Go over the entries and report the lines where the word "left" occurs.

(Records to process begins)

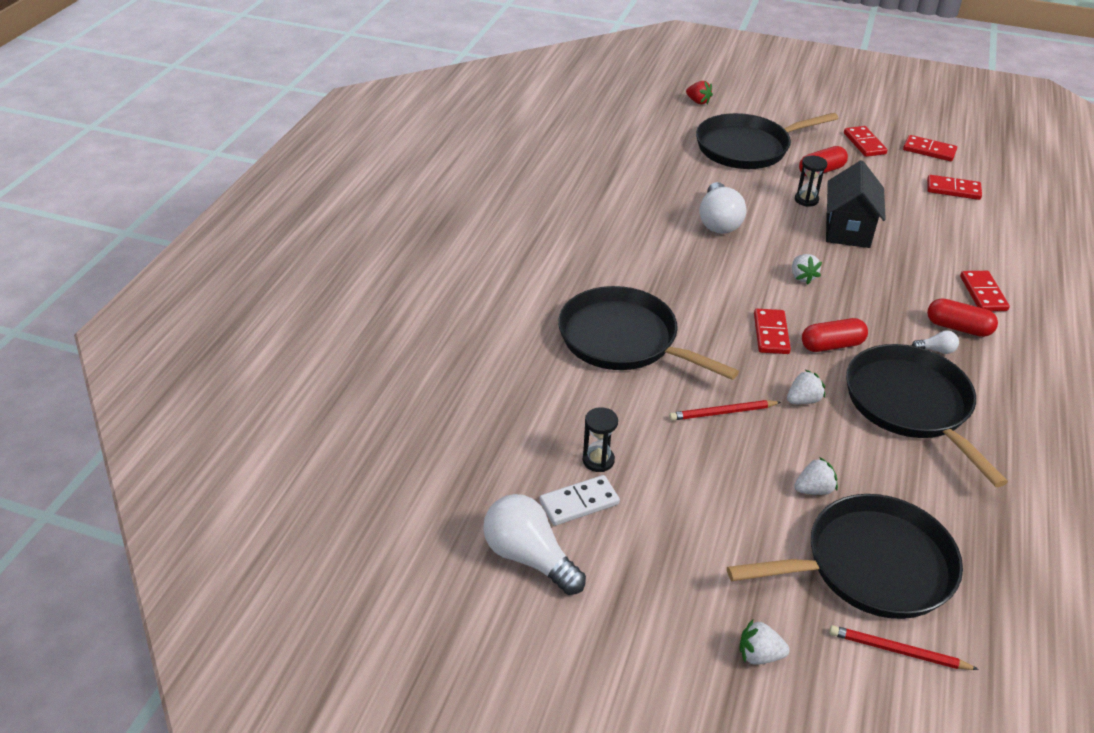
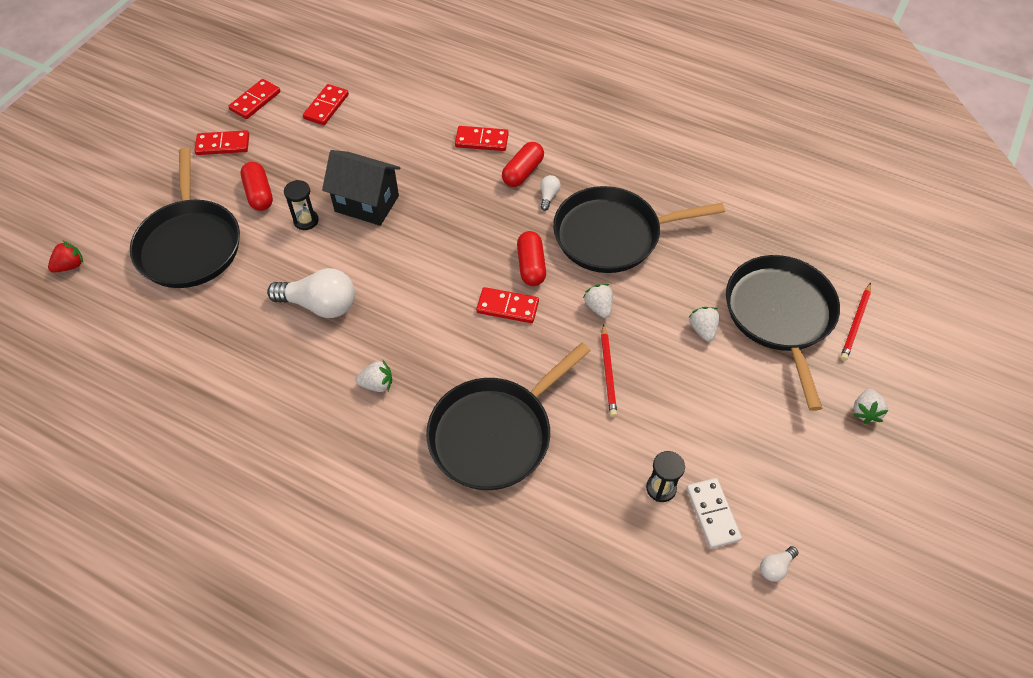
camera: 80 degrees left, 15 degrees up
white light bulb [483,494,586,595] -> white light bulb [760,546,798,582], size x0.45
white strawberry [792,254,822,284] -> white strawberry moved to [356,360,392,392]

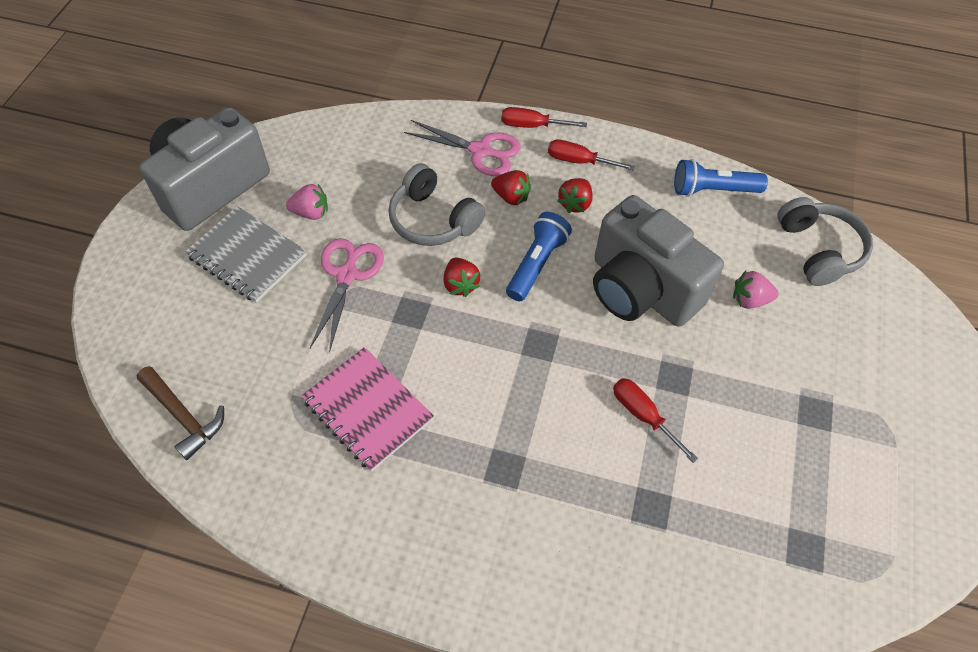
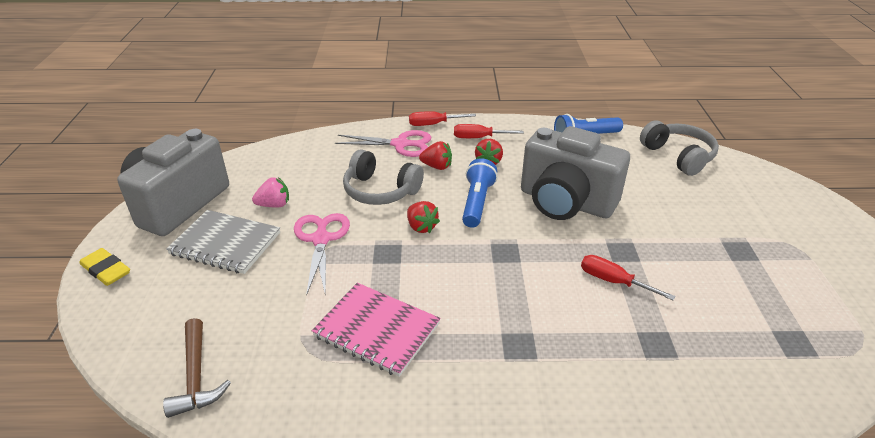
camera: 15 degrees left, 20 degrees down
brown hammer [137,366,224,460] -> brown hammer turned 45 degrees clockwise [163,318,231,418]
pink strawberry [733,271,779,309] -> none
none -> yellow eraser [79,248,130,286]

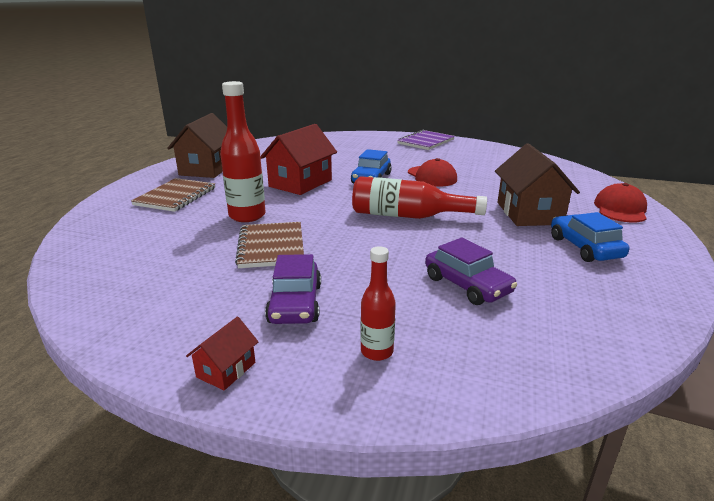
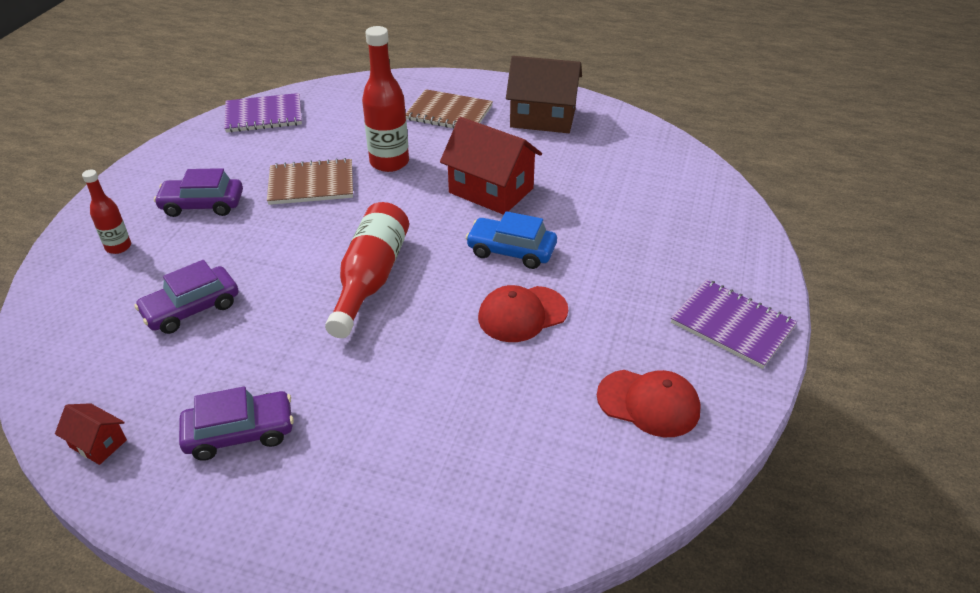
camera: 90 degrees right, 15 degrees up
red house [186,317,258,390] -> red house moved to [55,403,127,465]
brown house [495,143,580,226] -> none
blue car [551,212,629,262] -> purple car [179,386,294,461]
red cap [594,183,647,222] -> red cap moved to [597,370,701,437]
none -> purple notebook [224,93,302,133]

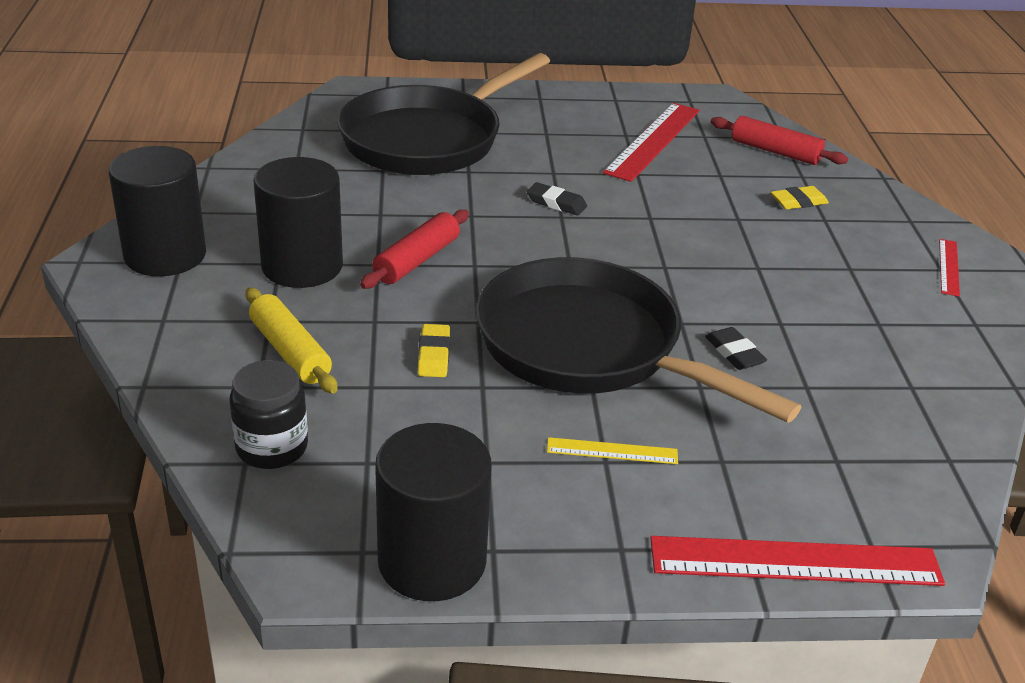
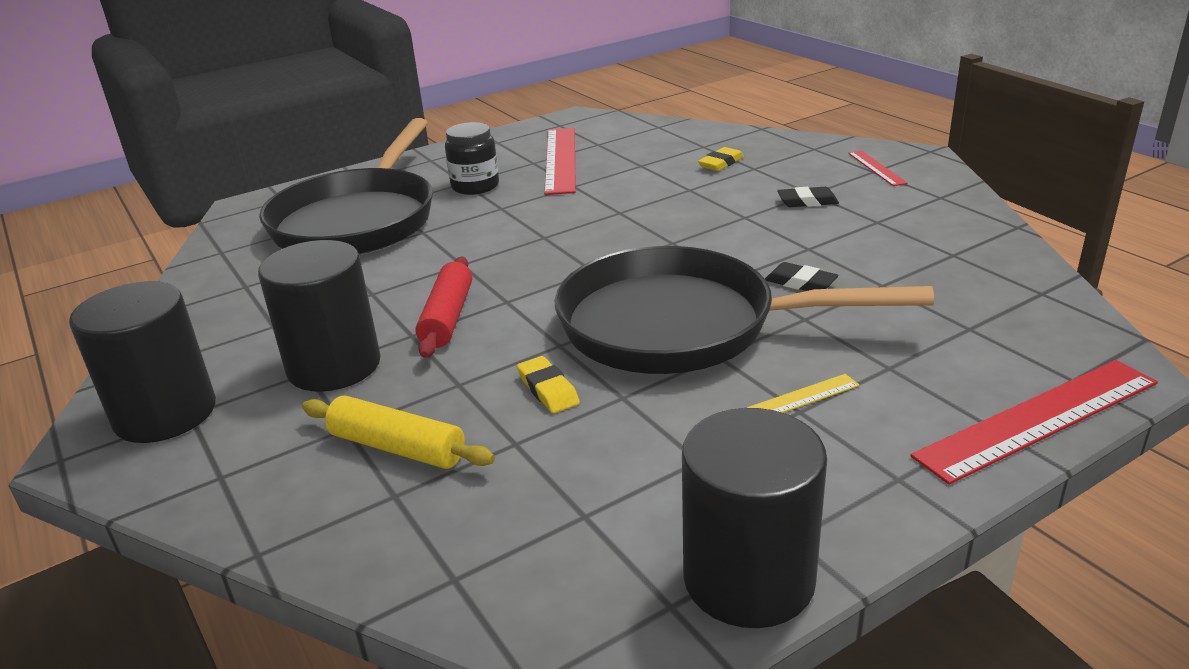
camera: 25 degrees left, 5 degrees down
black jar [229,360,308,469] -> black jar moved to [445,122,499,195]
black eraser [527,182,587,215] -> black eraser moved to [777,187,839,207]
red rolling pin [711,116,848,165] -> none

(Records to process ends)

- Answer area:
camera: 80 degrees left, 15 degrees up
camera: 15 degrees left, 20 degrees down
camera: 25 degrees left, 5 degrees down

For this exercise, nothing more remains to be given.